**Task**
Below are lines of data; restate word for word those running from the line containing "TR1: NPN BC337" to the line containing "R14: 36k (SIG3, SIG8) -> 36k (SIG8, SIG13)", inclusive, and no others.

(Entries shown Opens)

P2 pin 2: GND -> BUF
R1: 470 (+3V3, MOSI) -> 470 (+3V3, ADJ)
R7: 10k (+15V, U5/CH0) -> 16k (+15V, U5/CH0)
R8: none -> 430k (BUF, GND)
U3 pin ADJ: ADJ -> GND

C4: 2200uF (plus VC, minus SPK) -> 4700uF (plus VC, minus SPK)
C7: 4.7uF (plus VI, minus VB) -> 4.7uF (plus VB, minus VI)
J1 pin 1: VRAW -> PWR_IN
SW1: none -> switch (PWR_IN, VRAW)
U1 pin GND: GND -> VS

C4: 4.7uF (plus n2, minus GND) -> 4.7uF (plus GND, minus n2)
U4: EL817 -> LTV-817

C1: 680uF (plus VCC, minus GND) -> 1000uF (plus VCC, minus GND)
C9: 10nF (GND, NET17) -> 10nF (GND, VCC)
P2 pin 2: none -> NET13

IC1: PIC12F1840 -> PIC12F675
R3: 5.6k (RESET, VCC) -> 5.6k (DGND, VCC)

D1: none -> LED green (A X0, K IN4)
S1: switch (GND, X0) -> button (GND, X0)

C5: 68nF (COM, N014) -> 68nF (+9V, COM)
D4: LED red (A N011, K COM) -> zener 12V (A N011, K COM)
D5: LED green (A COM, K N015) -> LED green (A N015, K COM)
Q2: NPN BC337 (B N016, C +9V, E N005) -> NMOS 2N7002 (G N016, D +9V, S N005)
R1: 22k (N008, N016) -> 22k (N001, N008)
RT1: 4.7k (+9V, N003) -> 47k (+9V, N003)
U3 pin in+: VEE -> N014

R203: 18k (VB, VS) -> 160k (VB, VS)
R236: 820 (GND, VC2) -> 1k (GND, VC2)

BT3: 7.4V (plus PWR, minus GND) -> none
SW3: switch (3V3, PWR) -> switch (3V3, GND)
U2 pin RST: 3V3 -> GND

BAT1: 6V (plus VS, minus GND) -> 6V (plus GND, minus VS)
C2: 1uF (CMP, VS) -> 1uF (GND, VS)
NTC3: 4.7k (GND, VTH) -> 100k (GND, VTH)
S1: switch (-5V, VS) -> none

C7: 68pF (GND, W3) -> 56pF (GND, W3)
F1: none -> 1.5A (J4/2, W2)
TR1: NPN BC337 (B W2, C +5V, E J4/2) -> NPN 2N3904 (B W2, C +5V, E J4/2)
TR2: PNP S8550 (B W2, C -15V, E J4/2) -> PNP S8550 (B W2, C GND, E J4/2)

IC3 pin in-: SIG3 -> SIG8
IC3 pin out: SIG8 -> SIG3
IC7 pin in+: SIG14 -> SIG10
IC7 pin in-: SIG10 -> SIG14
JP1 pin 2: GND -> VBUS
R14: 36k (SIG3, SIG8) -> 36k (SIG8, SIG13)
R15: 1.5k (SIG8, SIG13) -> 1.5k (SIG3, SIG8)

(Entries shown Closes)

**Result**
TR1: NPN BC337 (B W2, C +5V, E J4/2) -> NPN 2N3904 (B W2, C +5V, E J4/2)
TR2: PNP S8550 (B W2, C -15V, E J4/2) -> PNP S8550 (B W2, C GND, E J4/2)

IC3 pin in-: SIG3 -> SIG8
IC3 pin out: SIG8 -> SIG3
IC7 pin in+: SIG14 -> SIG10
IC7 pin in-: SIG10 -> SIG14
JP1 pin 2: GND -> VBUS
R14: 36k (SIG3, SIG8) -> 36k (SIG8, SIG13)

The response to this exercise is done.